-- Activity --
Repeat exactly, please, the lines that begin at the start of the listing and end at the line holding "brown_fitasofok (736, 270, 774, 308)".

-- Dataset records --

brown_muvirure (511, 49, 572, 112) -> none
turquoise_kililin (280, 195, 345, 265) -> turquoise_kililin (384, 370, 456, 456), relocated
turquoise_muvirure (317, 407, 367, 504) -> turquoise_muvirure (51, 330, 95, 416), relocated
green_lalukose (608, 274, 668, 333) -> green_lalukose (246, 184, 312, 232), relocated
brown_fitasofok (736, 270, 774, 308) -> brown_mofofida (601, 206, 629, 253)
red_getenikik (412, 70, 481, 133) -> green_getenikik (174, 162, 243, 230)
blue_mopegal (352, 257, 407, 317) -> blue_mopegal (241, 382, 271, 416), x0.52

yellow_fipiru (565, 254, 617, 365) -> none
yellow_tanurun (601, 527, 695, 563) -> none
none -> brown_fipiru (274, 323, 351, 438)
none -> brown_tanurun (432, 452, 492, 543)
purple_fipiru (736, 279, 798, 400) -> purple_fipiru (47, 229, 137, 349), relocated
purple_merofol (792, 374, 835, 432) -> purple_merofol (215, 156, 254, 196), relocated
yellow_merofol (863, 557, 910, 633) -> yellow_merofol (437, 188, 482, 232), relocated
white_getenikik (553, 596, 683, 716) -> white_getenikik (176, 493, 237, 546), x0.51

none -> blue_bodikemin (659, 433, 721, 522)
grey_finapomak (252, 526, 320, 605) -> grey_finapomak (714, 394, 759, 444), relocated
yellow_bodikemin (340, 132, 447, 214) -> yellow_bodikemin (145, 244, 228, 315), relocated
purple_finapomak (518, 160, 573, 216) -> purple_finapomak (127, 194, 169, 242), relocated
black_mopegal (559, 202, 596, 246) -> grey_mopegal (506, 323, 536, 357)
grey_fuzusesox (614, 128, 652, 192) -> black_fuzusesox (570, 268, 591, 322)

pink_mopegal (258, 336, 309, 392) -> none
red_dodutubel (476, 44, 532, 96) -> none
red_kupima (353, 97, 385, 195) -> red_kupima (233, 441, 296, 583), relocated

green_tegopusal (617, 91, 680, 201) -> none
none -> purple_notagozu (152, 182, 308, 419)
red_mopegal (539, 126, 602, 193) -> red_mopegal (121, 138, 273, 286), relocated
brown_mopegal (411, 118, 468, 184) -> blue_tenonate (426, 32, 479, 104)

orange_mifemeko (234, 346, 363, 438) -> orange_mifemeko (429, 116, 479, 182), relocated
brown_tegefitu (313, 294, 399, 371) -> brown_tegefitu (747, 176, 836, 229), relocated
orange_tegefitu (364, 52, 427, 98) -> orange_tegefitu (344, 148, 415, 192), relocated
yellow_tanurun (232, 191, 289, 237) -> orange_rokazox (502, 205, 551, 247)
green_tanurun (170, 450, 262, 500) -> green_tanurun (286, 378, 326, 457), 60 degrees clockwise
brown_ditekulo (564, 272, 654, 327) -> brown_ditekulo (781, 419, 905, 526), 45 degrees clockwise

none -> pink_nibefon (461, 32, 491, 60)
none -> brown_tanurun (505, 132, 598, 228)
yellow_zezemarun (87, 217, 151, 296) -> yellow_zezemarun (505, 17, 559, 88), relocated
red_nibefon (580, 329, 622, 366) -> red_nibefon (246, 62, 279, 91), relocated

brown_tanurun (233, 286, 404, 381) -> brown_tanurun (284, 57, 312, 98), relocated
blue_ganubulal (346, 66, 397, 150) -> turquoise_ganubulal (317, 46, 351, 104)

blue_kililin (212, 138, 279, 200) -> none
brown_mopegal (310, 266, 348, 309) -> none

-- Output of the task --
brown_muvirure (511, 49, 572, 112) -> none
turquoise_kililin (280, 195, 345, 265) -> turquoise_kililin (384, 370, 456, 456), relocated
turquoise_muvirure (317, 407, 367, 504) -> turquoise_muvirure (51, 330, 95, 416), relocated
green_lalukose (608, 274, 668, 333) -> green_lalukose (246, 184, 312, 232), relocated
brown_fitasofok (736, 270, 774, 308) -> brown_mofofida (601, 206, 629, 253)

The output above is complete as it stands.